**DATASET CONTENT**
══════
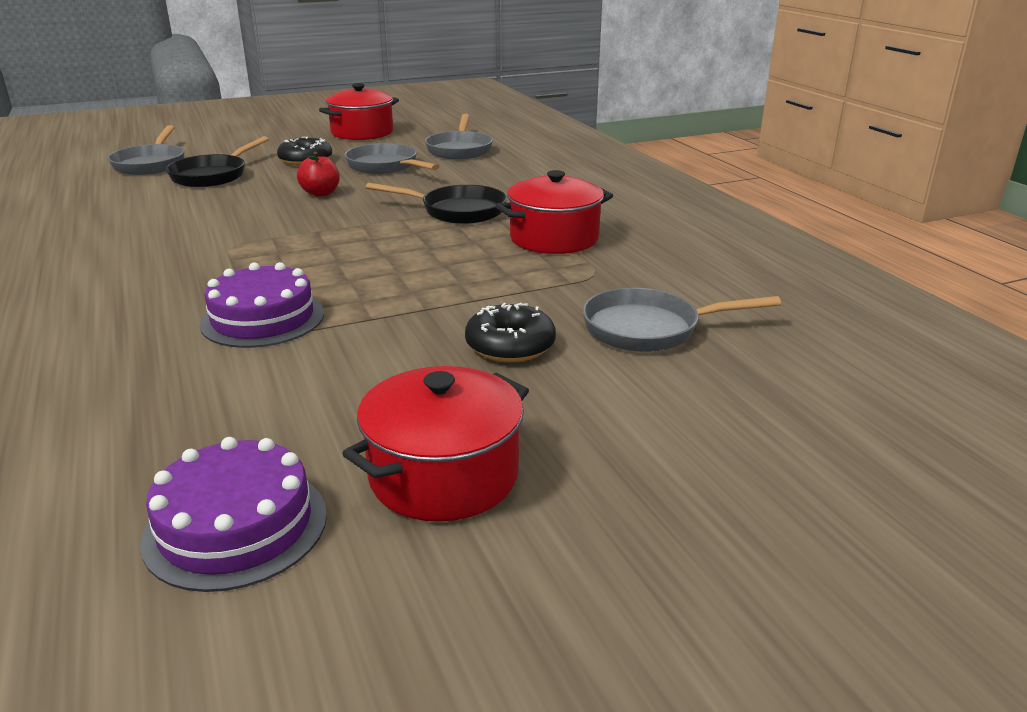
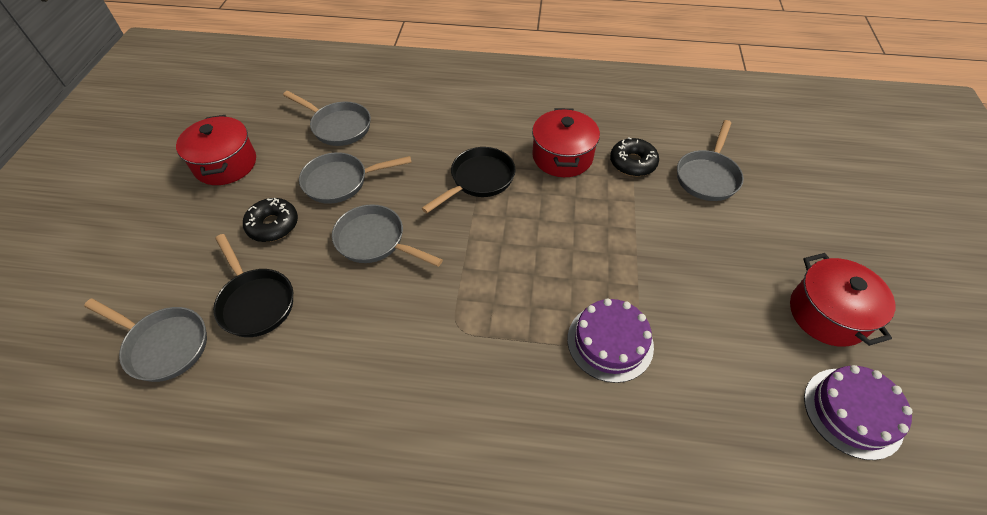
camera: 60 degrees left, 25 degrees up
(320, 193) = (375, 241): red apple -> grey pan
(510, 346) = (703, 237): black donut -> black donut (632, 163)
══════
**INSTRUCTIONS TO FOLLOW**
Only the pictures are to be left out; all other material is to be output exactly.

**RESPONSE TO THIS EXERCISE**
camera: 60 degrees left, 25 degrees up
(320, 193) = (375, 241): red apple -> grey pan
(510, 346) = (703, 237): black donut -> black donut (632, 163)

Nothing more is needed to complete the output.